*Goal of the exercise*: In the data below, locate each line with the word "white" and list it.

*Material shown*:
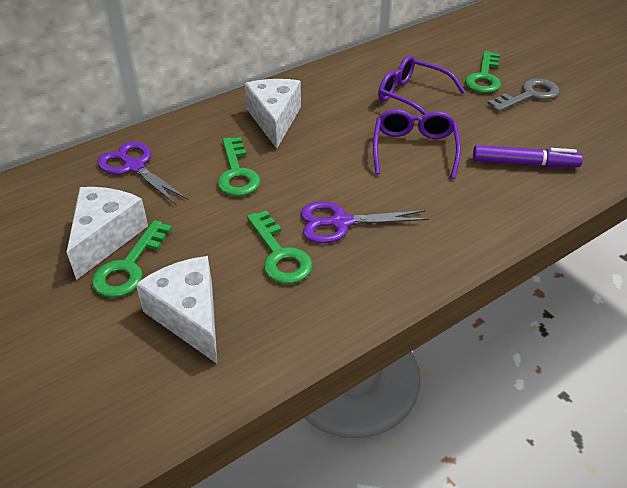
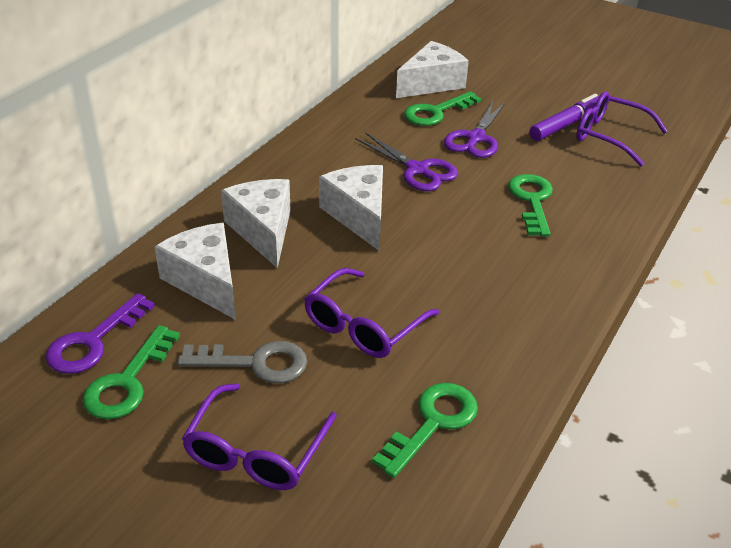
purple glasses: 2 -> 3
purple key: 0 -> 1
white cheese: 3 -> 4

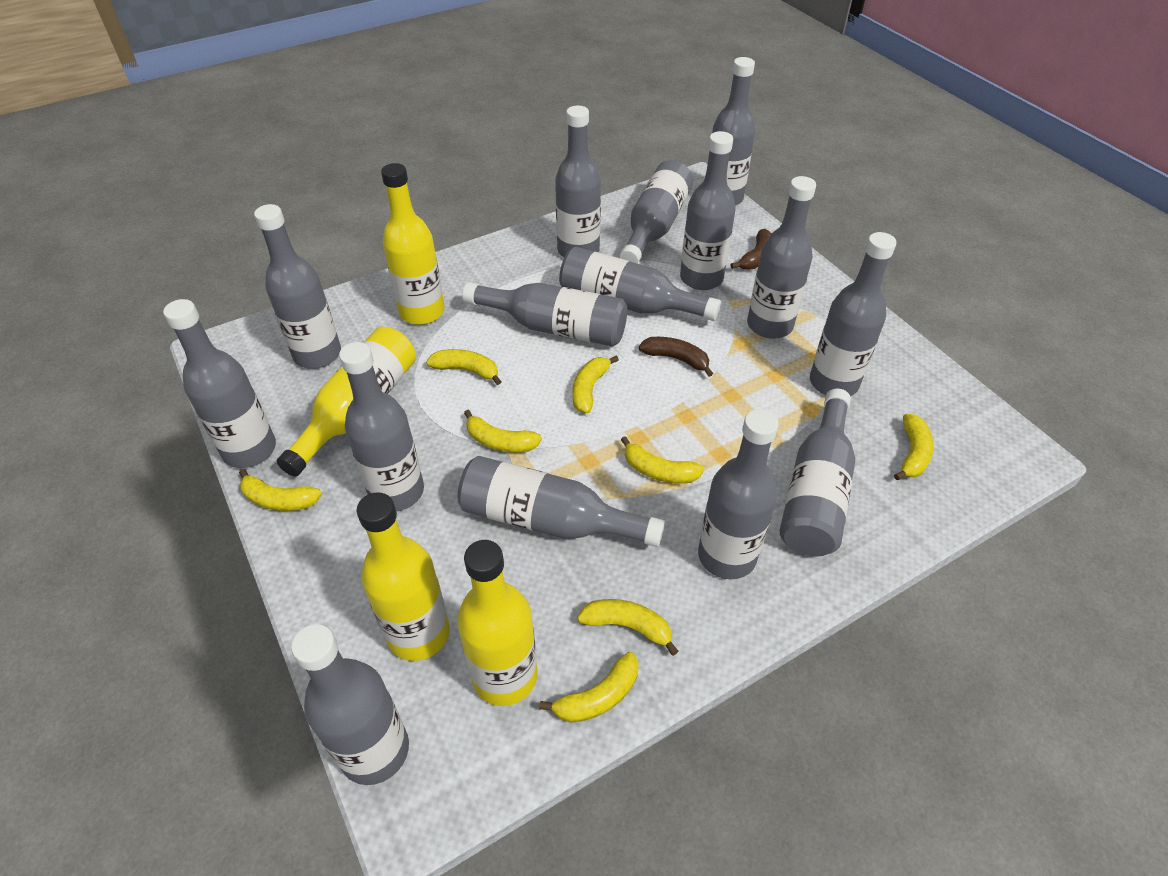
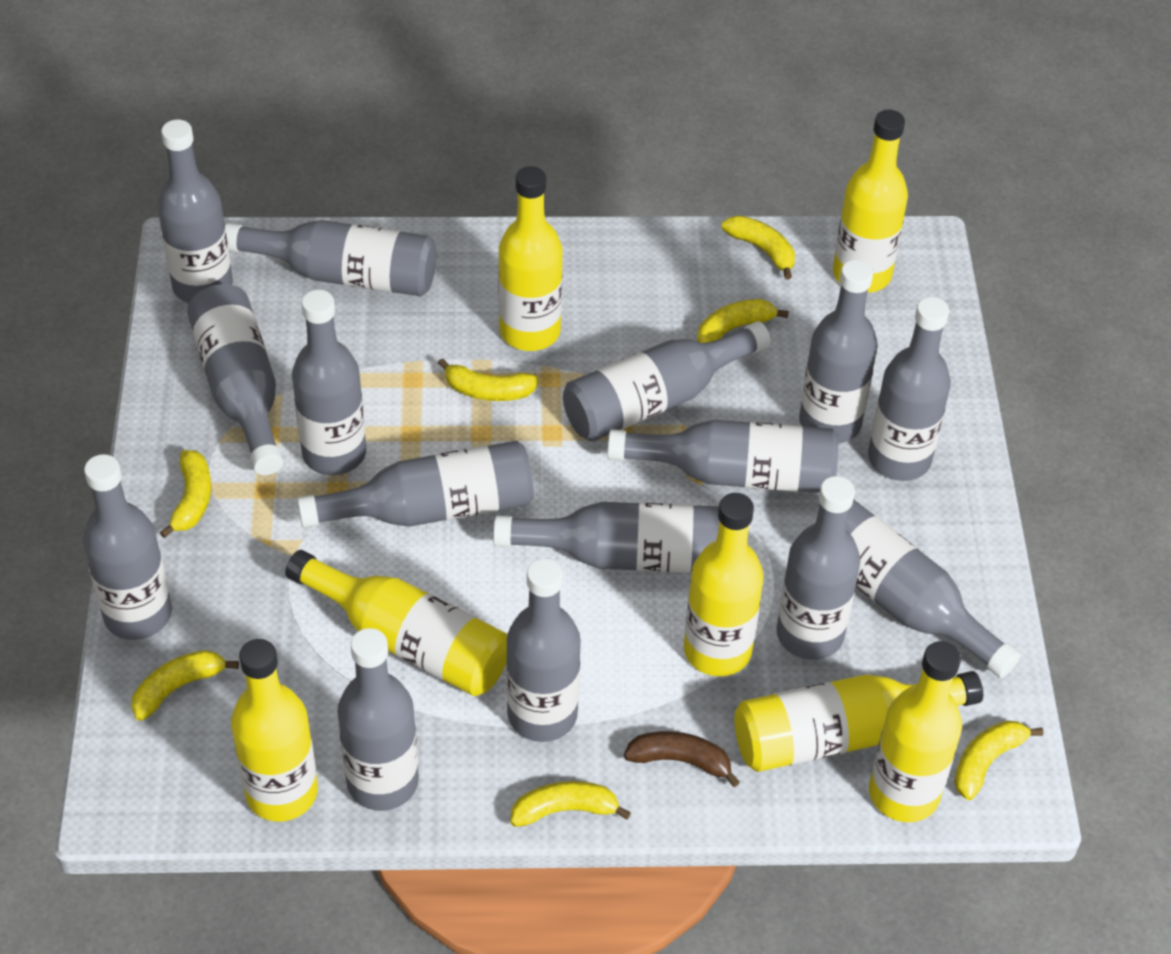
brown banana: 2 -> 1
yellow banana: 8 -> 7
yellow bottle: 4 -> 7

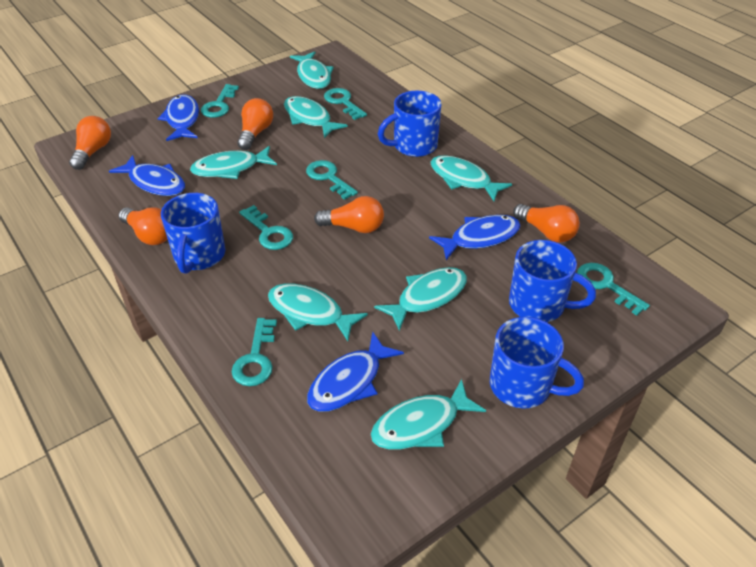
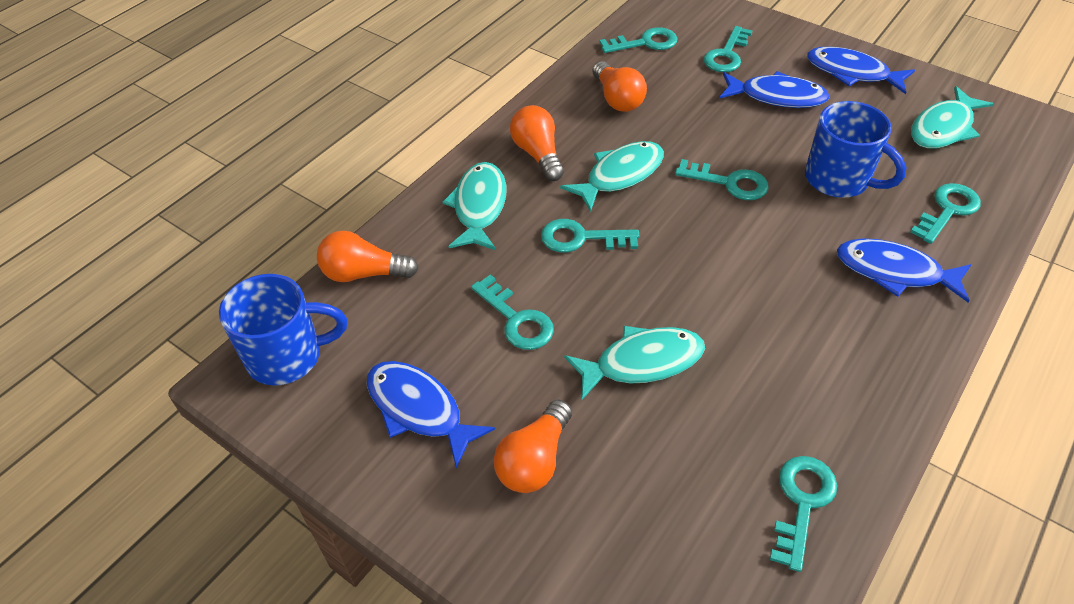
blue mug: 4 -> 2
orange light bulb: 5 -> 4
turquoise fish: 7 -> 4
turquoise key: 6 -> 7

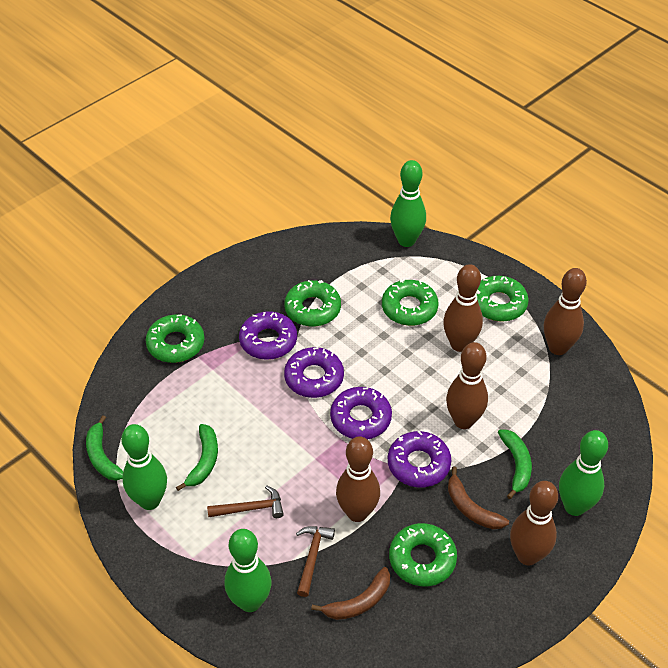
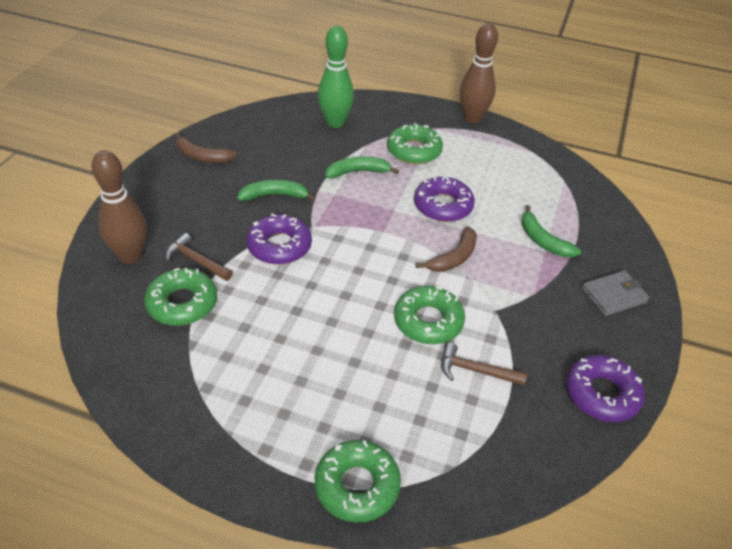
brown bowling pin: 5 -> 2
green bowling pin: 4 -> 1
green donut: 5 -> 4
grey wallet: 0 -> 1
purple donut: 4 -> 3

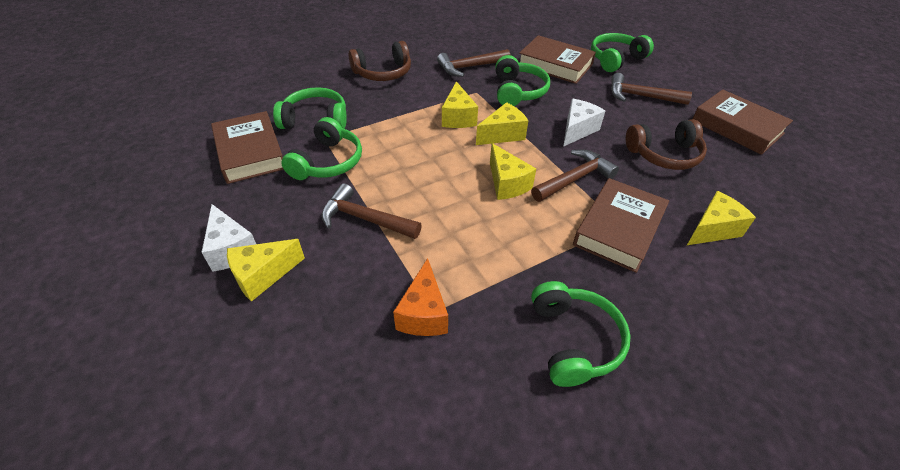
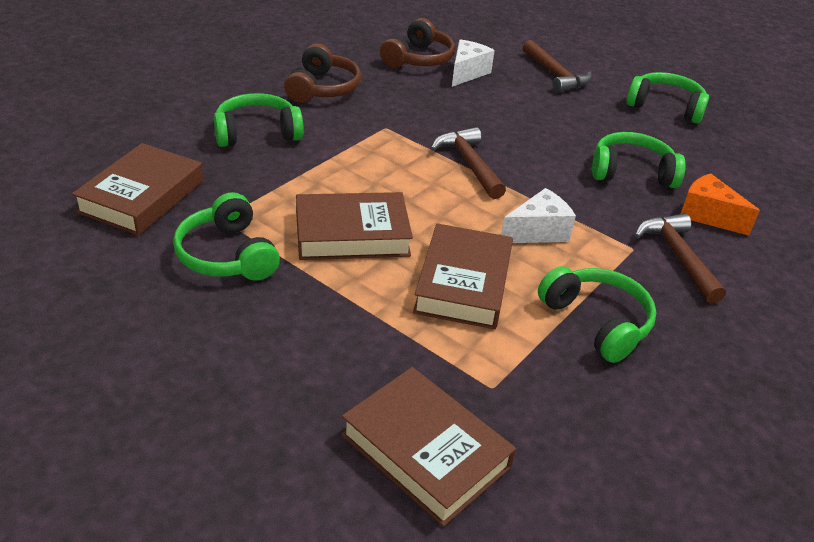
brown hammer: 4 -> 3
yellow cheese: 5 -> 0

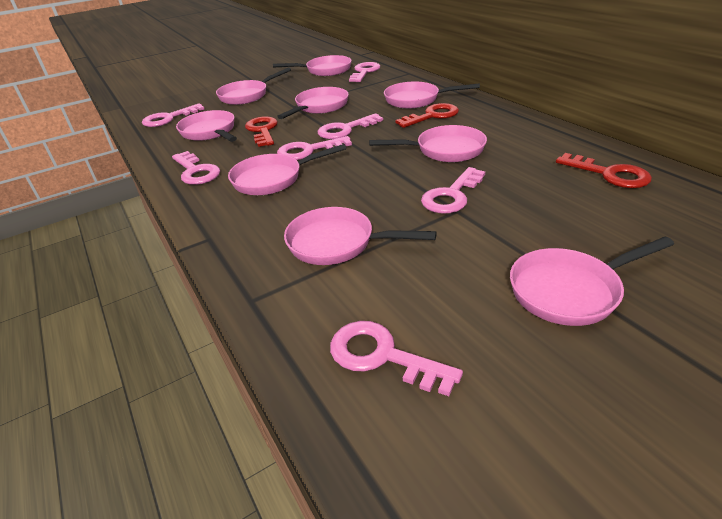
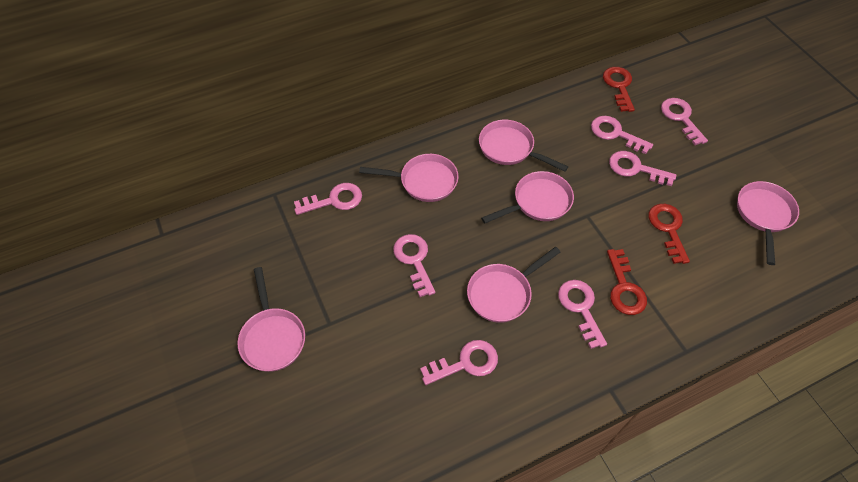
pink pan: 9 -> 6

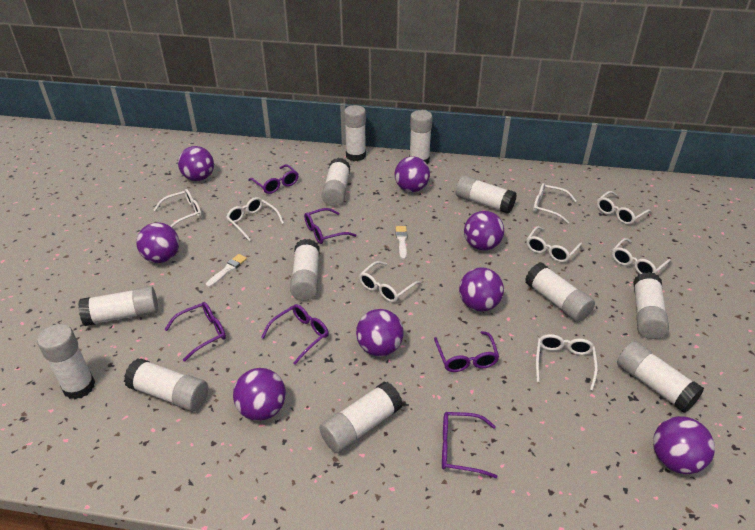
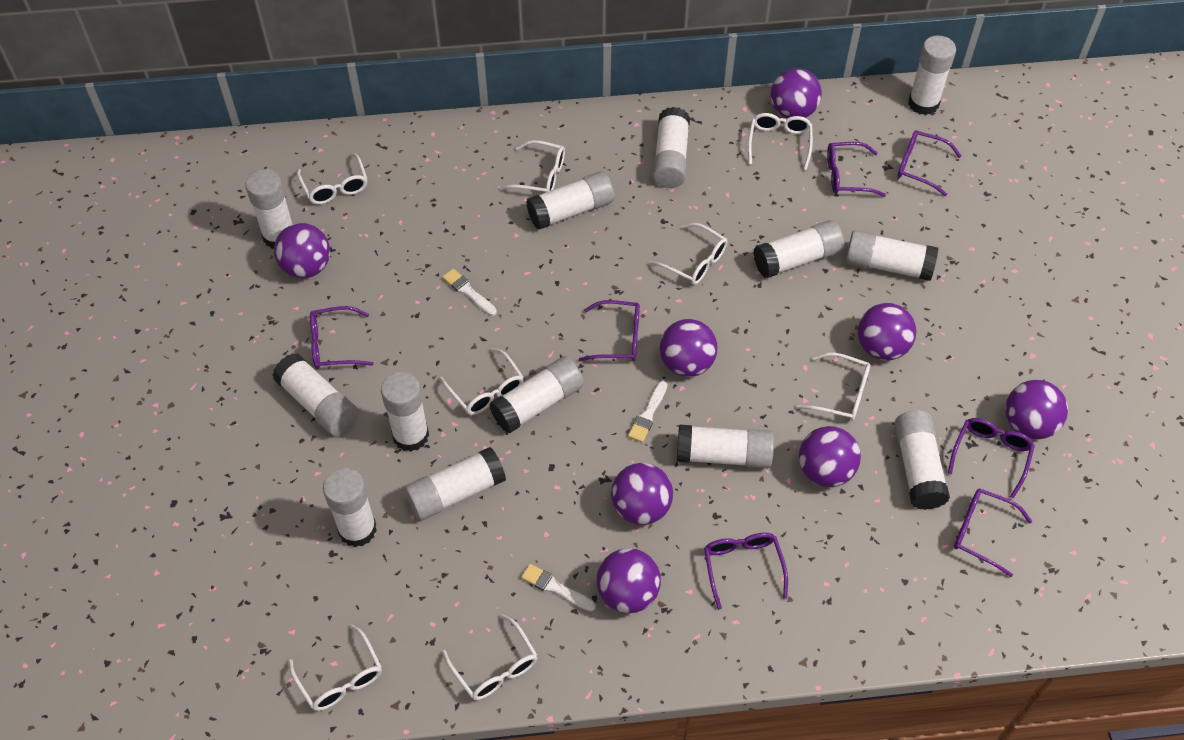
purple glasses: 6 -> 7
white brush: 2 -> 3
white glue stick: 12 -> 13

*Task result*:
white cheese: 3 -> 4
white brush: 2 -> 3
white glue stick: 12 -> 13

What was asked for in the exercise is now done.